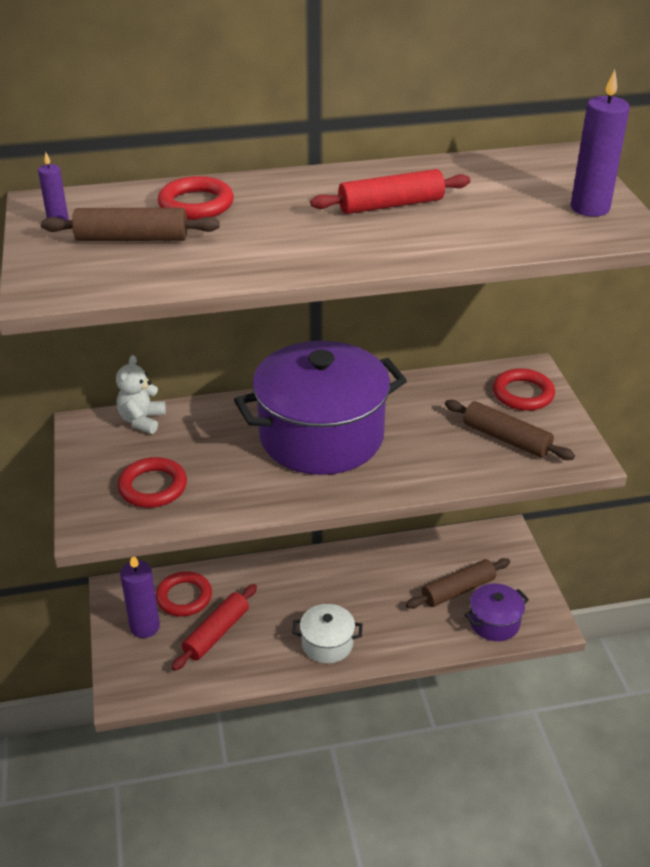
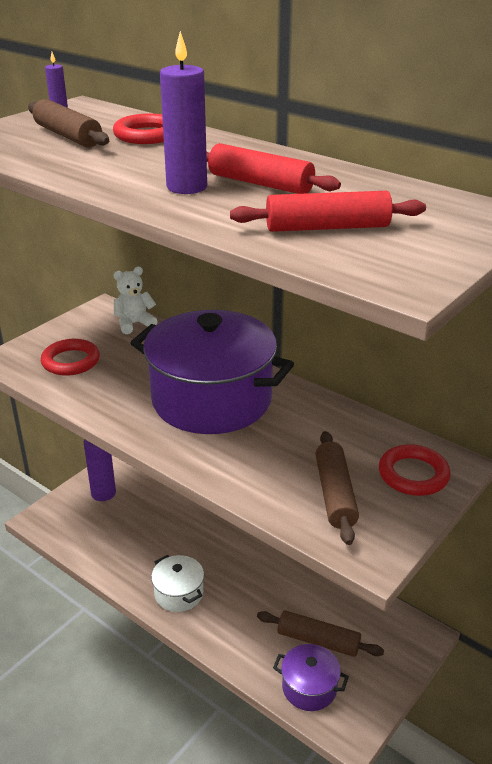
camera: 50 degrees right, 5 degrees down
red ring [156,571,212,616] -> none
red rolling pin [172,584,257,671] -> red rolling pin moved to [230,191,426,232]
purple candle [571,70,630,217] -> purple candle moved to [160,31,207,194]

§ TASK GOAL
Go through the material and set it down again exactly, but without any pictures.

§ FINAL ANSWER
camera: 50 degrees right, 5 degrees down
red ring [156,571,212,616] -> none
red rolling pin [172,584,257,671] -> red rolling pin moved to [230,191,426,232]
purple candle [571,70,630,217] -> purple candle moved to [160,31,207,194]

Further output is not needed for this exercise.